**Exercise objective**
Return only the lines of the listing below that run from the line with "(274, 231) = (651, 444): none -> blue donut" through the line with "(500, 230) = (717, 283): turquoise", both ends included, exactly as written.

**Supplied material**
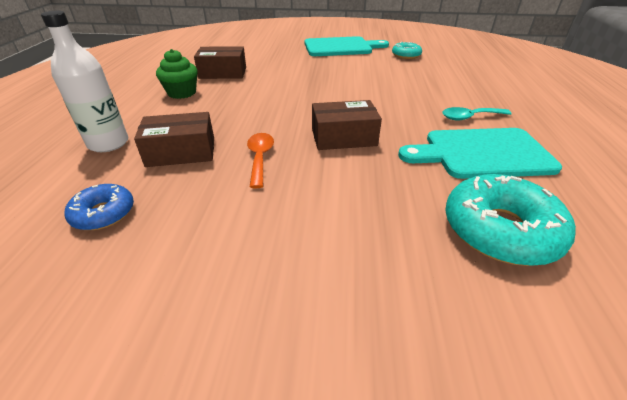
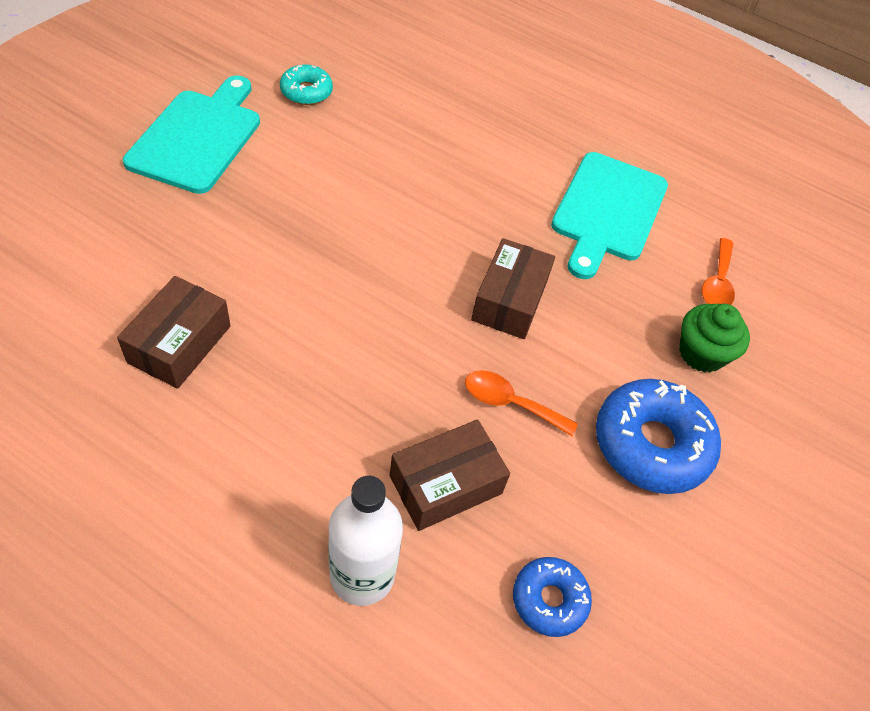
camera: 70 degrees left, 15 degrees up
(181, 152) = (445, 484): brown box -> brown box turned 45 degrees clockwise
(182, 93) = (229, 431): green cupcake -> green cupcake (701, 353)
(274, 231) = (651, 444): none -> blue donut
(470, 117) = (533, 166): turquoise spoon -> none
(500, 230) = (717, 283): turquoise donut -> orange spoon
...
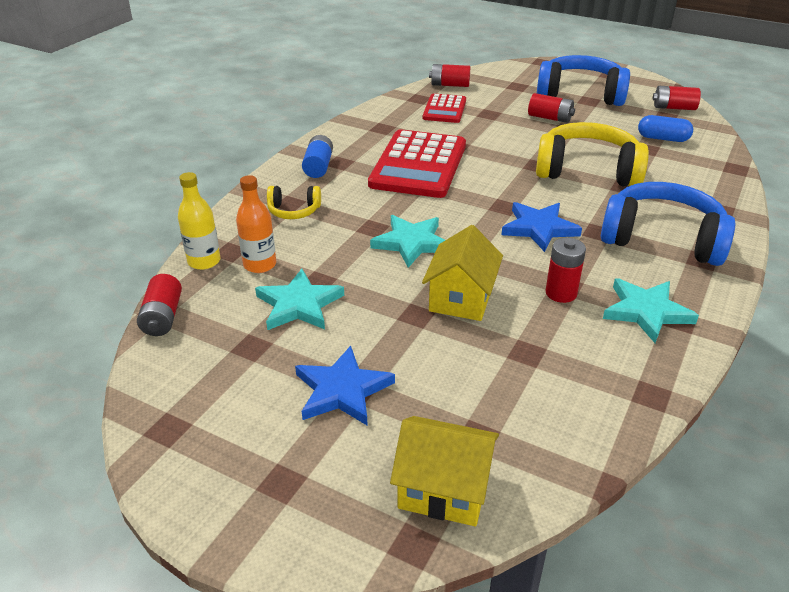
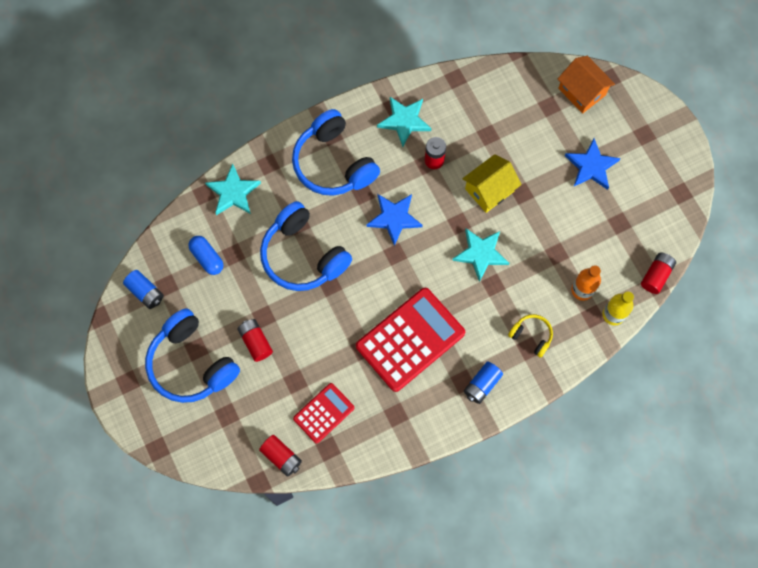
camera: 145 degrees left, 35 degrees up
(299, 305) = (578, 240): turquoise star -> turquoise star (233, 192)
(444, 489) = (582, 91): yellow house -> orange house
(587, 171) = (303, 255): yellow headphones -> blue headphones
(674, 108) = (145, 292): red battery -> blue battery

**Finished task**
(274, 231) = (651, 444): none -> blue donut
(470, 117) = (533, 166): turquoise spoon -> none
(500, 230) = (717, 283): turquoise donut -> orange spoon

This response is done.